_THE PROBLEM:_ The job is to find each line in the entries holding the string "clockwise" and copy that line.

#### DATASET CONTENT ####

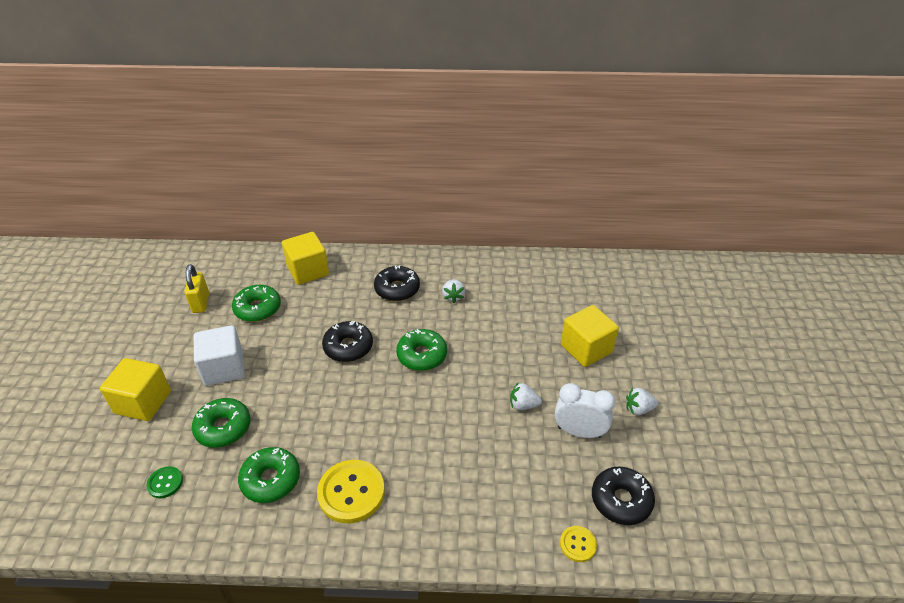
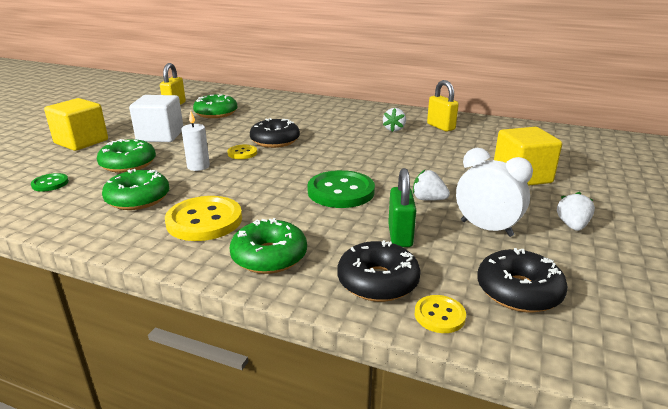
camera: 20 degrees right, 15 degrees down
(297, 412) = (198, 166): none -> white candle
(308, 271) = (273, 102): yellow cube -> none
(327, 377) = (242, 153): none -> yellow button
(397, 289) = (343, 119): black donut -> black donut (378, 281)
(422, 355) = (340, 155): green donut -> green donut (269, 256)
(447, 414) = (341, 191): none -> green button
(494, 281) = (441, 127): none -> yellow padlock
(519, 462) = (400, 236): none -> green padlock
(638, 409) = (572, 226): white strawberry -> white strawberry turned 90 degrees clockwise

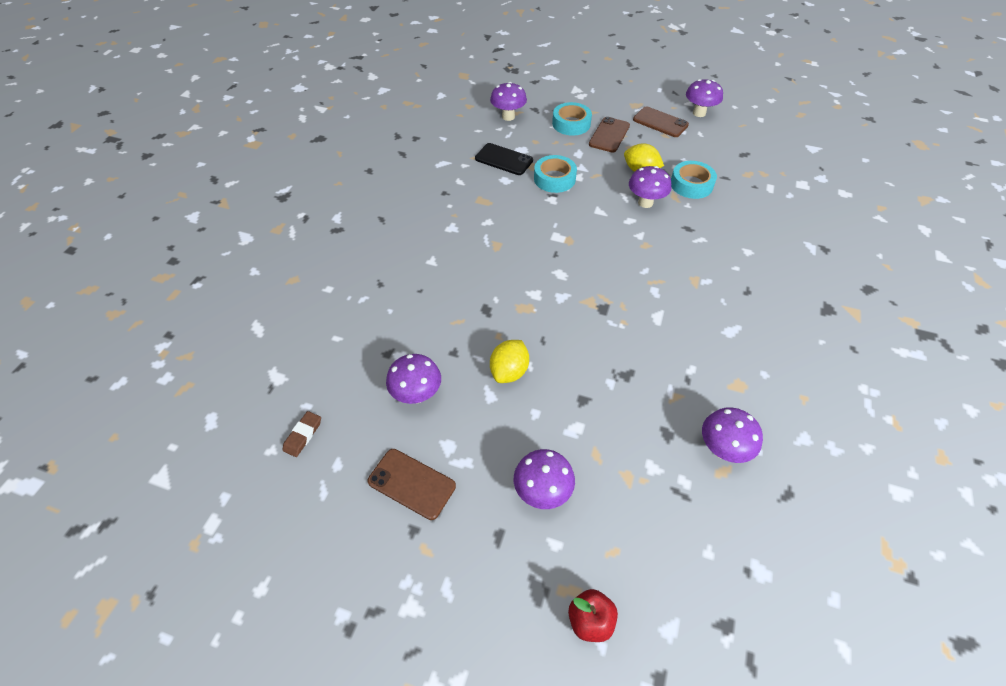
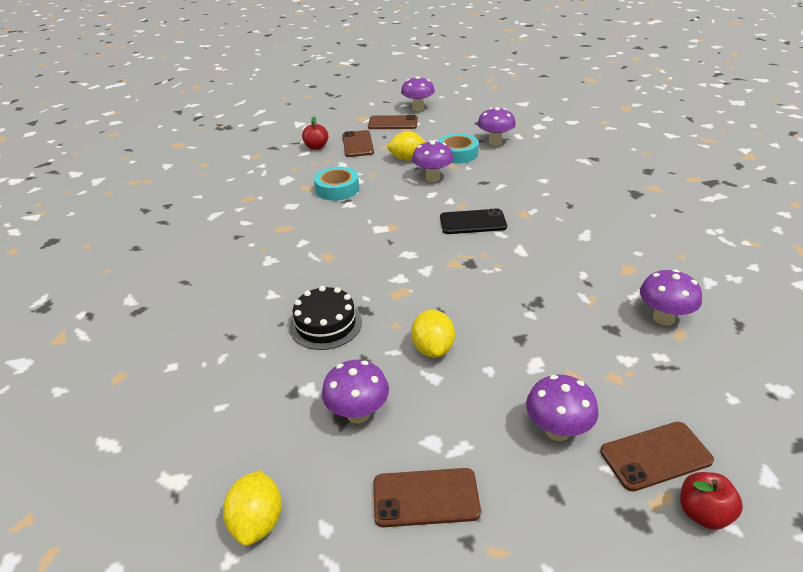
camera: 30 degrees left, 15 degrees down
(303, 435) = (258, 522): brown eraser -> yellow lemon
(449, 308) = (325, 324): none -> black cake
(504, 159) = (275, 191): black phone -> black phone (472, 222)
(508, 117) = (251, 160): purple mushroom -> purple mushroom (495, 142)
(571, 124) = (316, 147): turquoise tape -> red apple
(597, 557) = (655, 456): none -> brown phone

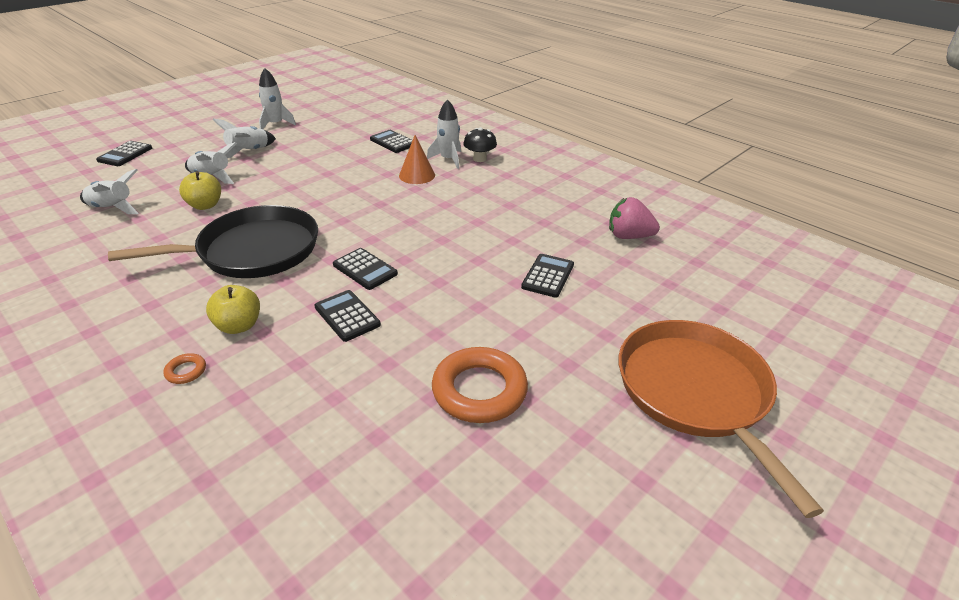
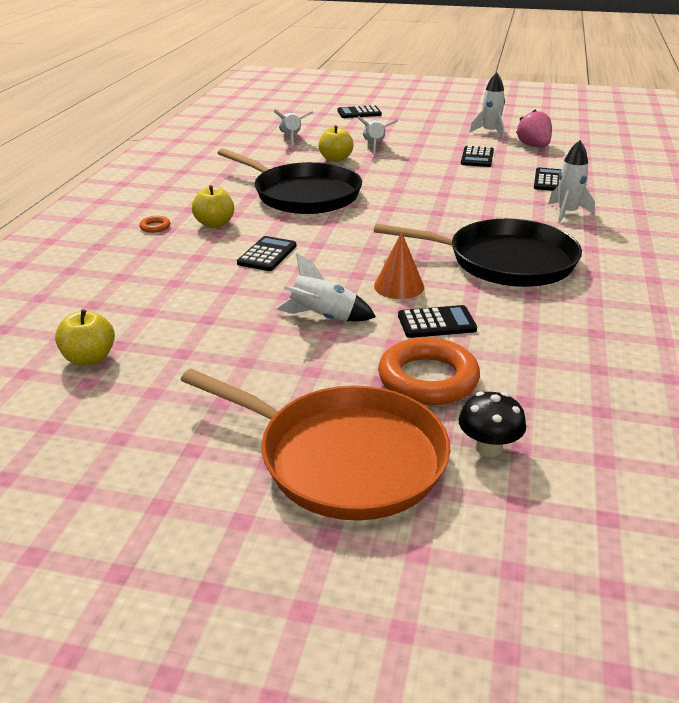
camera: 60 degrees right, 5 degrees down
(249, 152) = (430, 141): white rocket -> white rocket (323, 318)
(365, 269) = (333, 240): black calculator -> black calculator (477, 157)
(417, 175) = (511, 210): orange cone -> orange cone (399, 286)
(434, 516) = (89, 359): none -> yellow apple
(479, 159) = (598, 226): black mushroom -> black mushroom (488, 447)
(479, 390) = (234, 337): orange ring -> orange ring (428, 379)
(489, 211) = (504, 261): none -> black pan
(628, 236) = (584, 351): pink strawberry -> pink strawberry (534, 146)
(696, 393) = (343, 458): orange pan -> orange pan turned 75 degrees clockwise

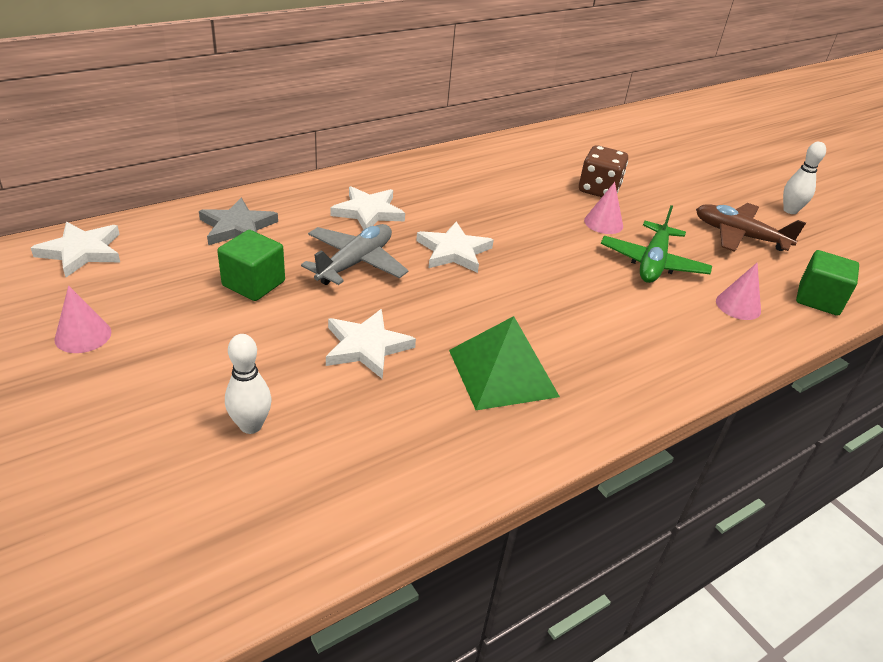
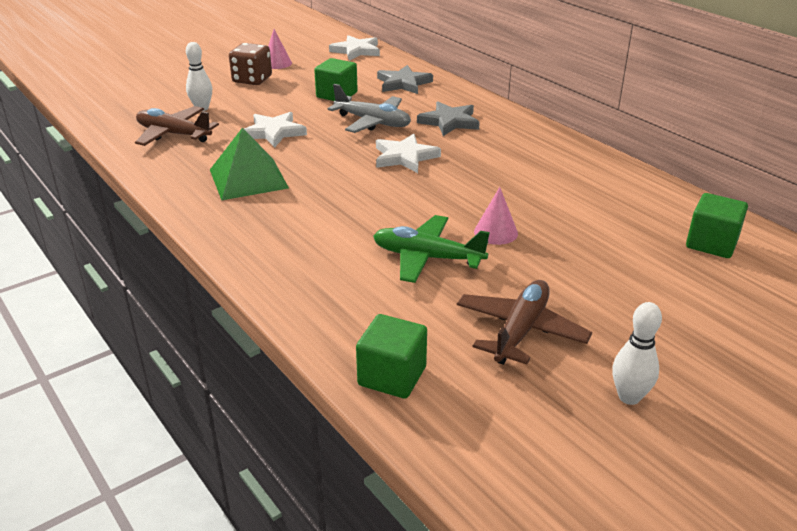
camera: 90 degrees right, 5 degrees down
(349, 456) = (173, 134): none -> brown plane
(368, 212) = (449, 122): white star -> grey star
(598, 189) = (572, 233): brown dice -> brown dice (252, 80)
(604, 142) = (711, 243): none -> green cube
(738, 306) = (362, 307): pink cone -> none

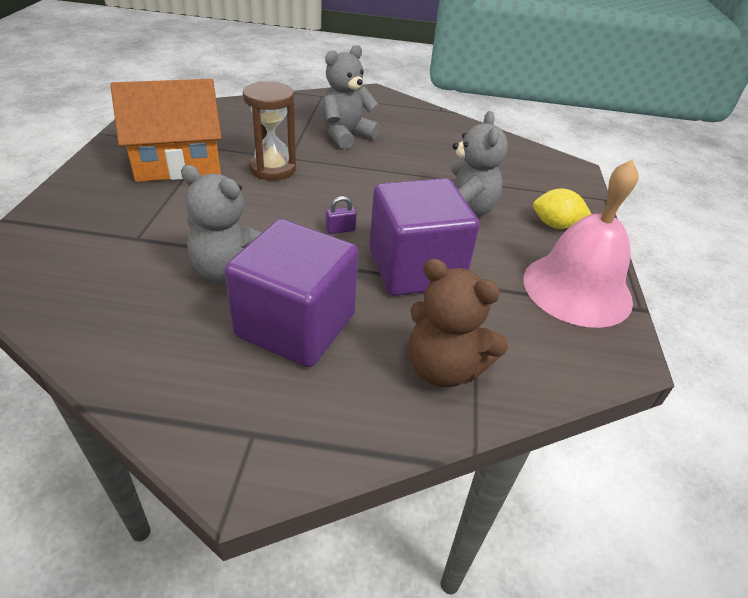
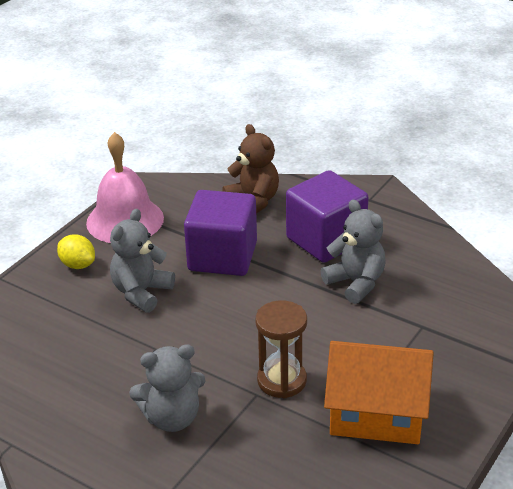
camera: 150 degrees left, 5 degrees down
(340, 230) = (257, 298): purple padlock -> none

####

_FINAL ANSWER:_
(638, 409) = (572, 226): white strawberry -> white strawberry turned 90 degrees clockwise
(696, 393) = (343, 458): orange pan -> orange pan turned 75 degrees clockwise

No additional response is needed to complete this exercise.